• _Listed entries_:

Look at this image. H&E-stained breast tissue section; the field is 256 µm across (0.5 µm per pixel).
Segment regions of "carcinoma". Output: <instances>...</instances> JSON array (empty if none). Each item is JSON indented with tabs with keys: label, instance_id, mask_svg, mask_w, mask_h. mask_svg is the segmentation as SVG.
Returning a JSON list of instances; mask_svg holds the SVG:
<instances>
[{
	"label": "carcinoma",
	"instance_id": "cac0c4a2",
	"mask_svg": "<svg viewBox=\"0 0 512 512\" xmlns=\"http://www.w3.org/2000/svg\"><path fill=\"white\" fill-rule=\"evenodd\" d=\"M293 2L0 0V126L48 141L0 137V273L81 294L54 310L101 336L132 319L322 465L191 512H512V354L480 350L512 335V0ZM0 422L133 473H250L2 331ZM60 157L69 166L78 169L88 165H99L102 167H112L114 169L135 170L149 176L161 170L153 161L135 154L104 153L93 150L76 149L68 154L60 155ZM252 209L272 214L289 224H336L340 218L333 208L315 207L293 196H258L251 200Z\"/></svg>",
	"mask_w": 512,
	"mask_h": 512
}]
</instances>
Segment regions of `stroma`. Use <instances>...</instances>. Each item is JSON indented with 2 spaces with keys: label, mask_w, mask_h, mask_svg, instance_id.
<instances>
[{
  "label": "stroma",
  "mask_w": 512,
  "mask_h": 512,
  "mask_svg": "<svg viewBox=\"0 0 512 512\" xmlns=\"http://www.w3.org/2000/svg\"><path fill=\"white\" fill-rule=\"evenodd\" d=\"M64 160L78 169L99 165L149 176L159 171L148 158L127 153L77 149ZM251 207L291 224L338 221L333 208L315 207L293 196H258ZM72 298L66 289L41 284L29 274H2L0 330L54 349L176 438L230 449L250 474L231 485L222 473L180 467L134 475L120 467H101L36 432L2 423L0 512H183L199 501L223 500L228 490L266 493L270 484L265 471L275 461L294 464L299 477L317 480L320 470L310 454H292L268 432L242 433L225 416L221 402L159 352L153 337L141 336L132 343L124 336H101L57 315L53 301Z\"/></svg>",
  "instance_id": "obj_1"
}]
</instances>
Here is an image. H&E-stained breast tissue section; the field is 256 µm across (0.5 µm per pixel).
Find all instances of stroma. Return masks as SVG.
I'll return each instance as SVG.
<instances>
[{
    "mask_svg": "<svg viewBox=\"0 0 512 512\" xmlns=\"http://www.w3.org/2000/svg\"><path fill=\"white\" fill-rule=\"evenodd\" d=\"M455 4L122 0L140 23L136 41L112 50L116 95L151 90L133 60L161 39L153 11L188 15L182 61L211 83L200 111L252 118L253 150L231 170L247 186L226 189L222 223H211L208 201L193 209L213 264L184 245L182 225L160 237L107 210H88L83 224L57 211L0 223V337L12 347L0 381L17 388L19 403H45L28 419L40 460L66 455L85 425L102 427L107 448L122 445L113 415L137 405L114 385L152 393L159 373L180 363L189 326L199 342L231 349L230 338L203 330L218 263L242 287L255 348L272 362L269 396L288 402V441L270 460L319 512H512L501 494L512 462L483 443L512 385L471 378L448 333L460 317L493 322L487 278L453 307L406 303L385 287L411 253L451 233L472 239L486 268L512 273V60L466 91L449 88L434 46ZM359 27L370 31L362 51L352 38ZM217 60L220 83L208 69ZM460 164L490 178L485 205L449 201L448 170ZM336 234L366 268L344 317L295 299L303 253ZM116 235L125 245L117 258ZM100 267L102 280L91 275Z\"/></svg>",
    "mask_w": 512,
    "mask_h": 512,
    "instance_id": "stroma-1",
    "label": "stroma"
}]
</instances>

• _Stated problem_:
Among the entries above, how many lines hold the word "tissue"? Reply with only that number.

• _Result of this exercise_:
2